§ What you should do
Every line in the records below between the one holding "218,276,294,373 to 267,484,332,577" and the one holding "camera: 80 degrees left, 0 degrees up", inclusive, is to be set down exactly; all other lines are to be left out.

§ Spatial reasoning data

Segment Open

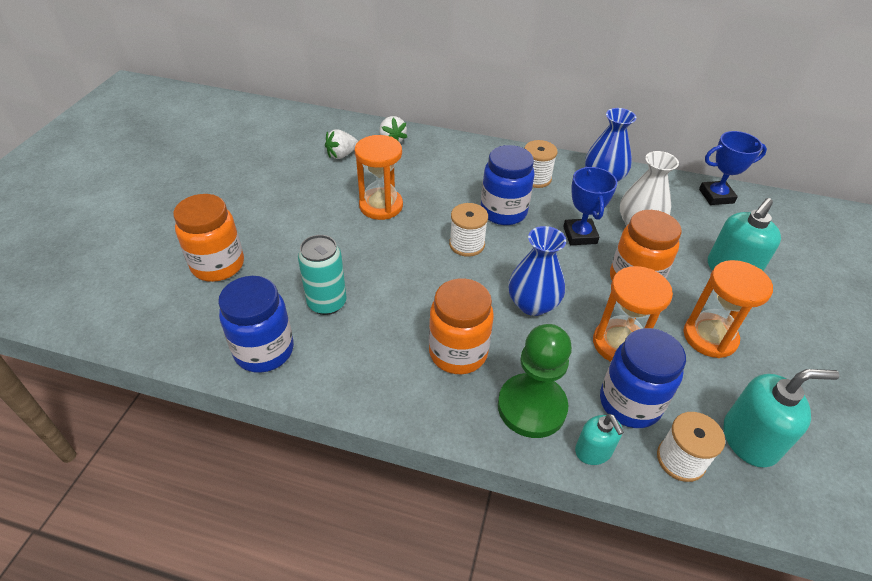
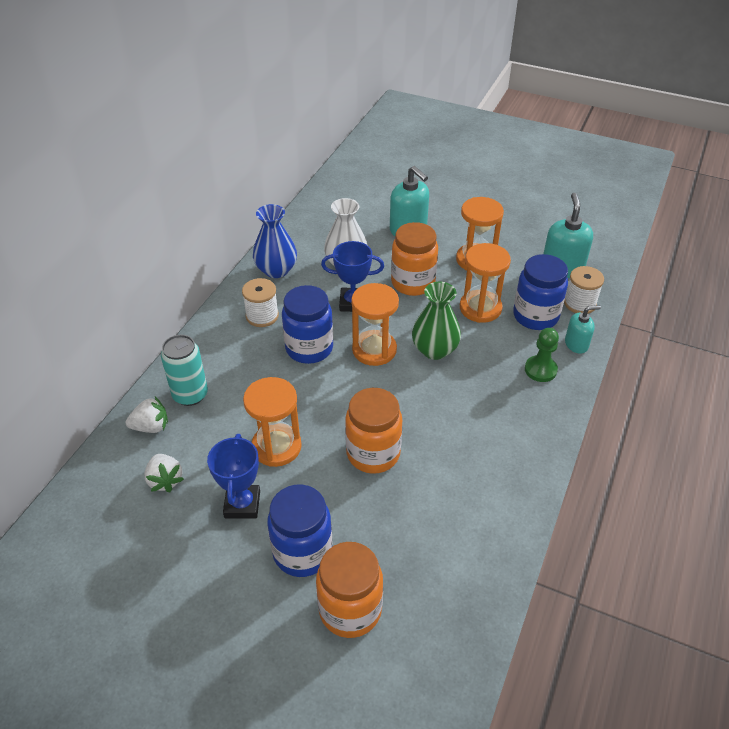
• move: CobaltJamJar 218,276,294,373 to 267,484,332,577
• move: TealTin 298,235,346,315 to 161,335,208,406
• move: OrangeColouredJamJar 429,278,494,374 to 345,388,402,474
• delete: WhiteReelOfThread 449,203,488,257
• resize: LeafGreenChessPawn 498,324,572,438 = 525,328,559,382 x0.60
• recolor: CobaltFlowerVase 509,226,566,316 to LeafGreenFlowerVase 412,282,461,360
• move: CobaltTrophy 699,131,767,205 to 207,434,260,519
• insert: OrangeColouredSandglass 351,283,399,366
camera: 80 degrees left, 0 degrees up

Segment Closed
Segment Open

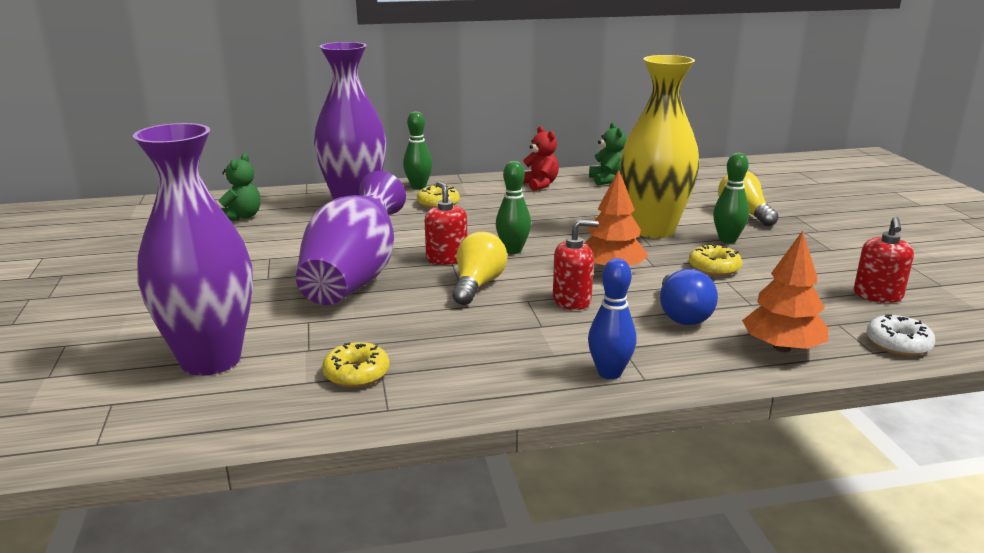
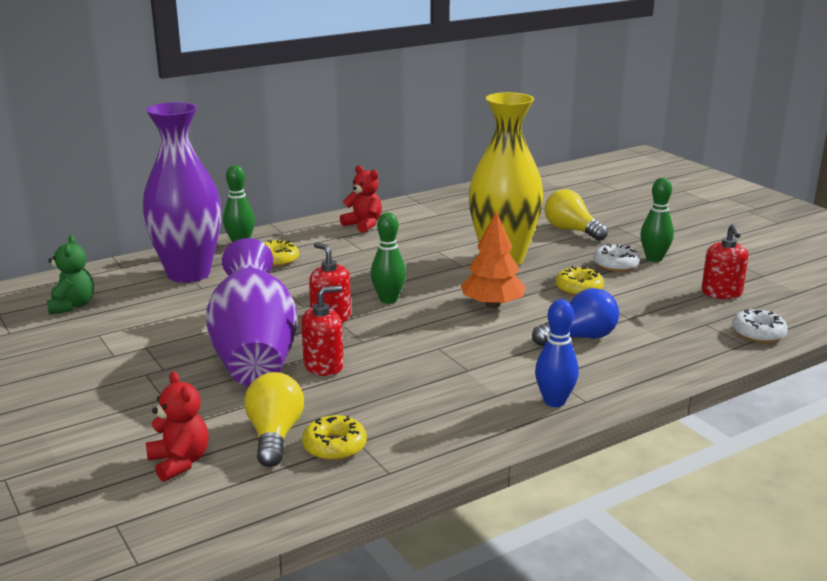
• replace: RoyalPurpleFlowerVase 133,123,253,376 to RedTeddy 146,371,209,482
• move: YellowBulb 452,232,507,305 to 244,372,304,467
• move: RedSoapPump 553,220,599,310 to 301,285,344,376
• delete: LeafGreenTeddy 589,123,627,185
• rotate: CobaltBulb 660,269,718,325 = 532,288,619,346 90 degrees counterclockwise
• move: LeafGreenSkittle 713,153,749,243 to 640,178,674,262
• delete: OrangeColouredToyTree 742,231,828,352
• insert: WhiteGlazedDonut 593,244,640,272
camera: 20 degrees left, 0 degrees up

Segment Closed

§ Your response
• move: CobaltJamJar 218,276,294,373 to 267,484,332,577
• move: TealTin 298,235,346,315 to 161,335,208,406
• move: OrangeColouredJamJar 429,278,494,374 to 345,388,402,474
• delete: WhiteReelOfThread 449,203,488,257
• resize: LeafGreenChessPawn 498,324,572,438 = 525,328,559,382 x0.60
• recolor: CobaltFlowerVase 509,226,566,316 to LeafGreenFlowerVase 412,282,461,360
• move: CobaltTrophy 699,131,767,205 to 207,434,260,519
• insert: OrangeColouredSandglass 351,283,399,366
camera: 80 degrees left, 0 degrees up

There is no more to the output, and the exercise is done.